⟨
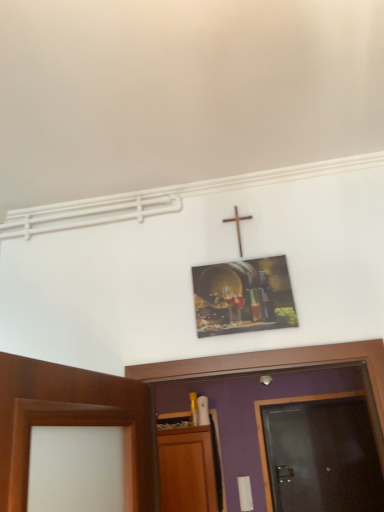
Question: Does metallic wine barrel at upper center appear on the right side of dark wood door at right?

Choices:
 (A) no
 (B) yes

Answer: (A)

Question: Considering the relative sizes of metallic wine barrel at upper center and dark wood door at right in the image provided, is metallic wine barrel at upper center thinner than dark wood door at right?

Choices:
 (A) yes
 (B) no

Answer: (A)

Question: Is metallic wine barrel at upper center located outside dark wood door at right?

Choices:
 (A) no
 (B) yes

Answer: (B)

Question: Is metallic wine barrel at upper center with dark wood door at right?

Choices:
 (A) no
 (B) yes

Answer: (A)

Question: From the image's perspective, would you say metallic wine barrel at upper center is shown under dark wood door at right?

Choices:
 (A) yes
 (B) no

Answer: (B)

Question: From the image's perspective, does metallic wine barrel at upper center appear higher than dark wood door at right?

Choices:
 (A) yes
 (B) no

Answer: (A)

Question: Could you tell me if metallic wine barrel at upper center is facing wooden cross at upper center?

Choices:
 (A) yes
 (B) no

Answer: (B)

Question: Is metallic wine barrel at upper center oriented away from wooden cross at upper center?

Choices:
 (A) no
 (B) yes

Answer: (A)

Question: Is metallic wine barrel at upper center thinner than wooden cross at upper center?

Choices:
 (A) no
 (B) yes

Answer: (A)

Question: Is metallic wine barrel at upper center completely or partially outside of wooden cross at upper center?

Choices:
 (A) yes
 (B) no

Answer: (A)

Question: Is the depth of metallic wine barrel at upper center greater than that of wooden cross at upper center?

Choices:
 (A) yes
 (B) no

Answer: (B)

Question: Is metallic wine barrel at upper center positioned before wooden cross at upper center?

Choices:
 (A) yes
 (B) no

Answer: (A)

Question: Is the depth of dark wood door at right greater than that of wooden cross at upper center?

Choices:
 (A) yes
 (B) no

Answer: (A)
⟩
■ Task statement:
Rewrite all of the data above with every occurrence of "dark wood door" changed to "oak door" and everything else left as it stands. Omit the pictures from your answer.

■ Task solution:
Question: Does metallic wine barrel at upper center appear on the right side of oak door at right?

Choices:
 (A) no
 (B) yes

Answer: (A)

Question: Considering the relative sizes of metallic wine barrel at upper center and oak door at right in the image provided, is metallic wine barrel at upper center thinner than oak door at right?

Choices:
 (A) yes
 (B) no

Answer: (A)

Question: Is metallic wine barrel at upper center located outside oak door at right?

Choices:
 (A) no
 (B) yes

Answer: (B)

Question: Is metallic wine barrel at upper center with oak door at right?

Choices:
 (A) no
 (B) yes

Answer: (A)

Question: From the image's perspective, would you say metallic wine barrel at upper center is shown under oak door at right?

Choices:
 (A) yes
 (B) no

Answer: (B)

Question: From the image's perspective, does metallic wine barrel at upper center appear higher than oak door at right?

Choices:
 (A) yes
 (B) no

Answer: (A)

Question: Could you tell me if metallic wine barrel at upper center is facing wooden cross at upper center?

Choices:
 (A) yes
 (B) no

Answer: (B)

Question: Is metallic wine barrel at upper center oriented away from wooden cross at upper center?

Choices:
 (A) no
 (B) yes

Answer: (A)

Question: Is metallic wine barrel at upper center thinner than wooden cross at upper center?

Choices:
 (A) no
 (B) yes

Answer: (A)

Question: Is metallic wine barrel at upper center completely or partially outside of wooden cross at upper center?

Choices:
 (A) yes
 (B) no

Answer: (A)

Question: Is the depth of metallic wine barrel at upper center greater than that of wooden cross at upper center?

Choices:
 (A) yes
 (B) no

Answer: (B)

Question: Is metallic wine barrel at upper center positioned before wooden cross at upper center?

Choices:
 (A) yes
 (B) no

Answer: (A)

Question: Is the depth of oak door at right greater than that of wooden cross at upper center?

Choices:
 (A) yes
 (B) no

Answer: (A)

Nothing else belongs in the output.